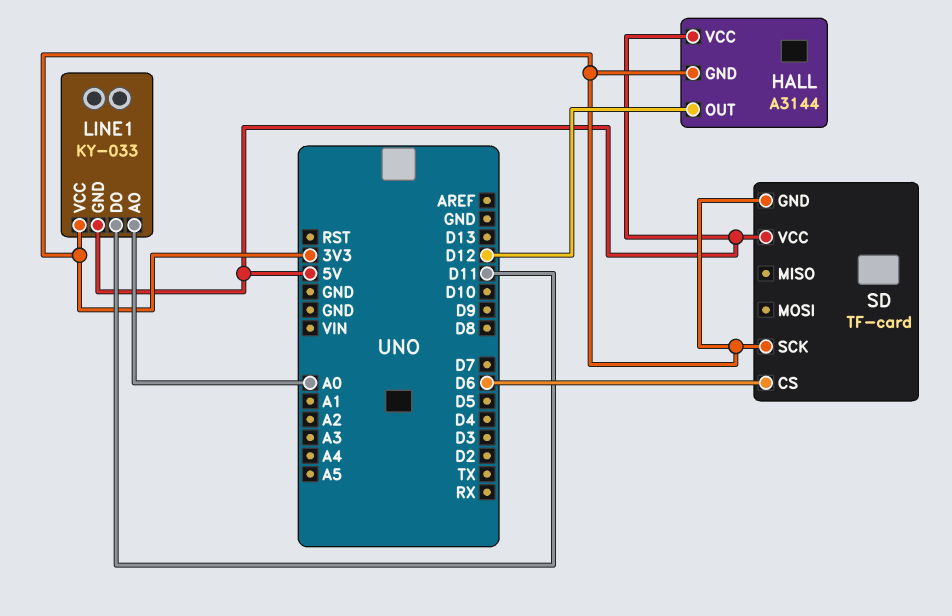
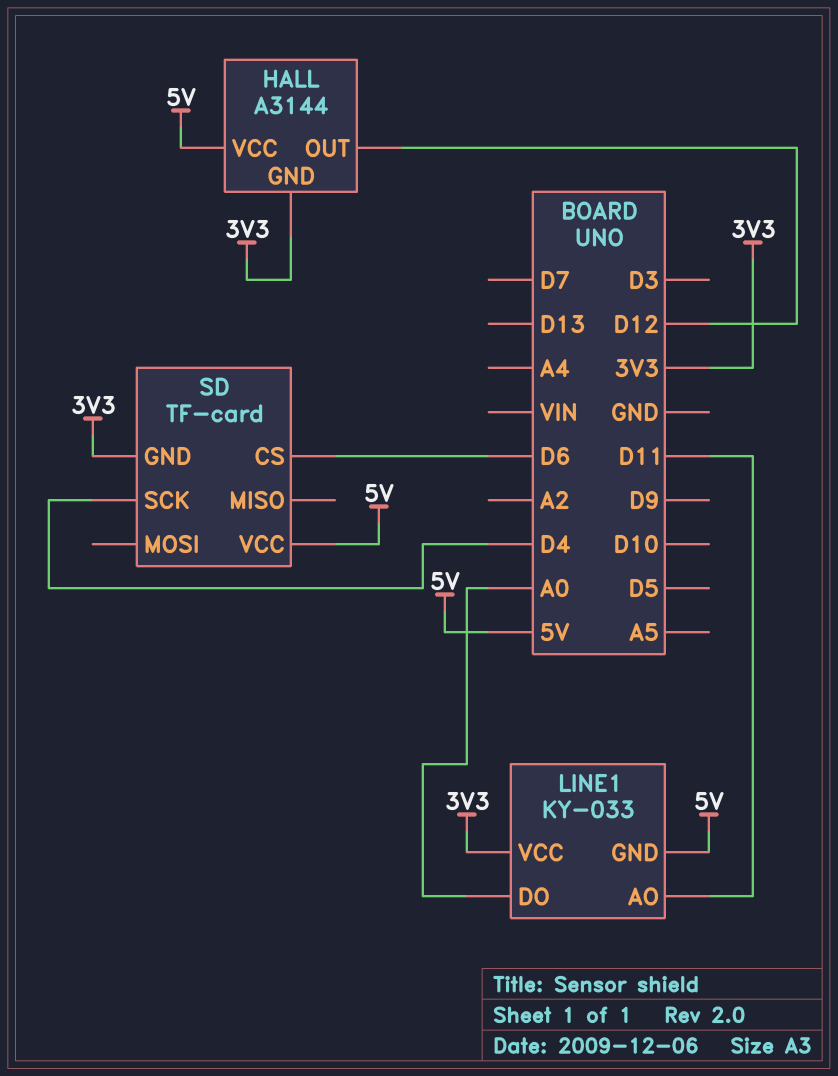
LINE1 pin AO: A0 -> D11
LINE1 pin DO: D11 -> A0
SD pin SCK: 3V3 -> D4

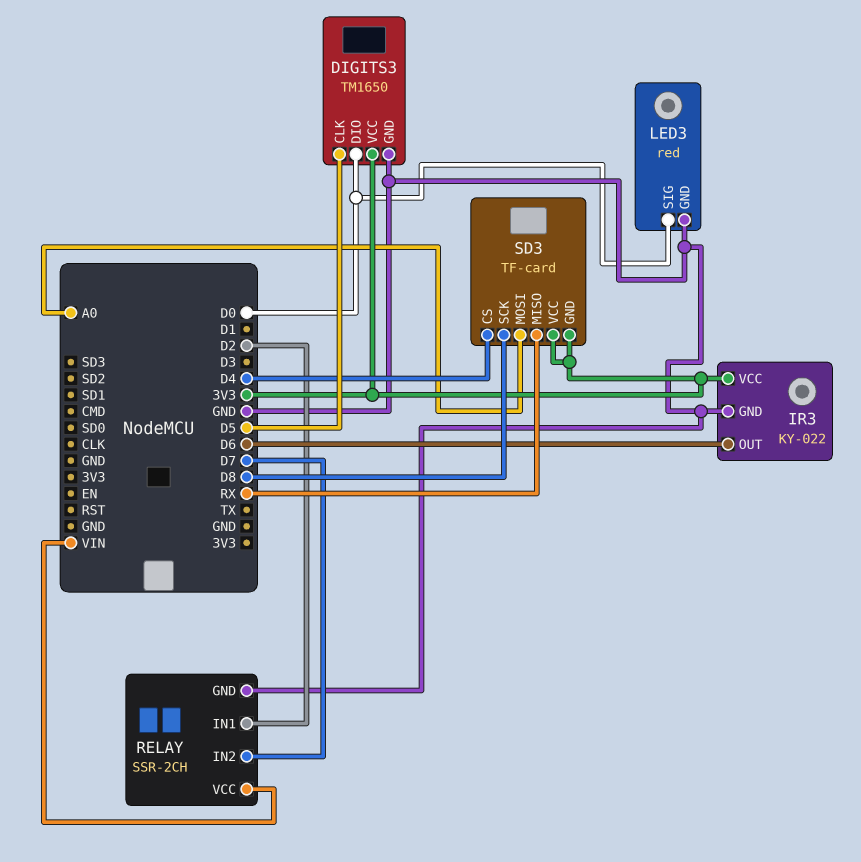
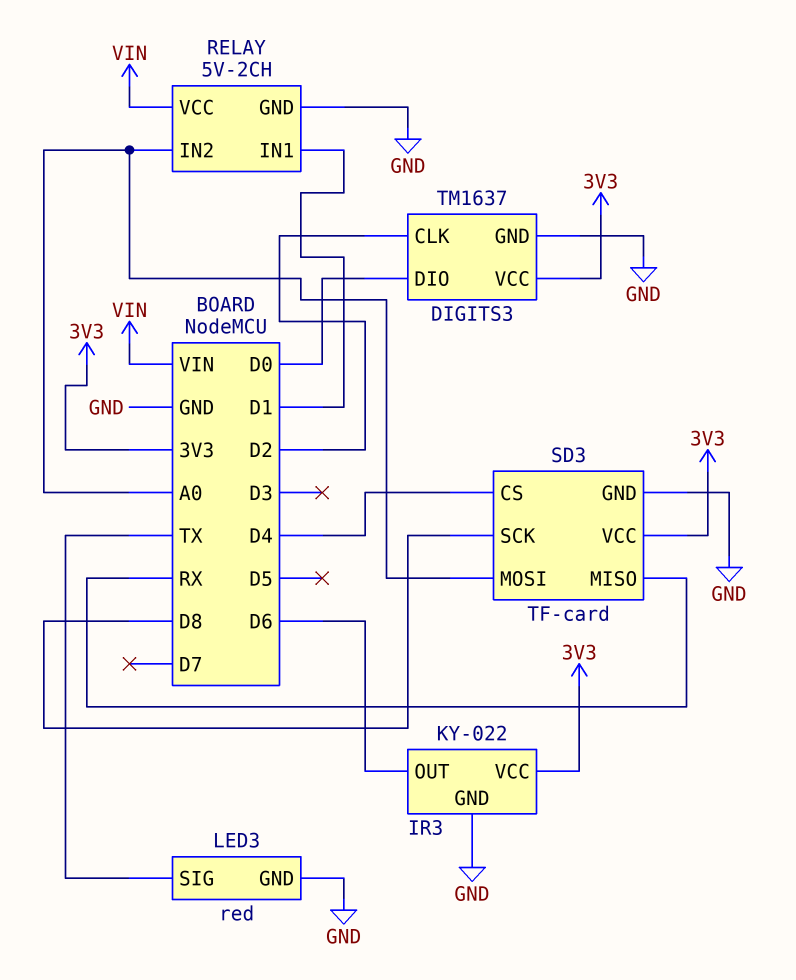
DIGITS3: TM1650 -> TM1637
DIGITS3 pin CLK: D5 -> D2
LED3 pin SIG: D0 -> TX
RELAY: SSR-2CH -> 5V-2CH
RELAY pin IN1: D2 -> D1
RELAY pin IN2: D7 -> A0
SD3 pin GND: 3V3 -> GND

========

* [Work item] Please output every record above exactly. Leave the pictures out.

* [Answer to this task]
LINE1 pin AO: A0 -> D11
LINE1 pin DO: D11 -> A0
SD pin SCK: 3V3 -> D4

DIGITS3: TM1650 -> TM1637
DIGITS3 pin CLK: D5 -> D2
LED3 pin SIG: D0 -> TX
RELAY: SSR-2CH -> 5V-2CH
RELAY pin IN1: D2 -> D1
RELAY pin IN2: D7 -> A0
SD3 pin GND: 3V3 -> GND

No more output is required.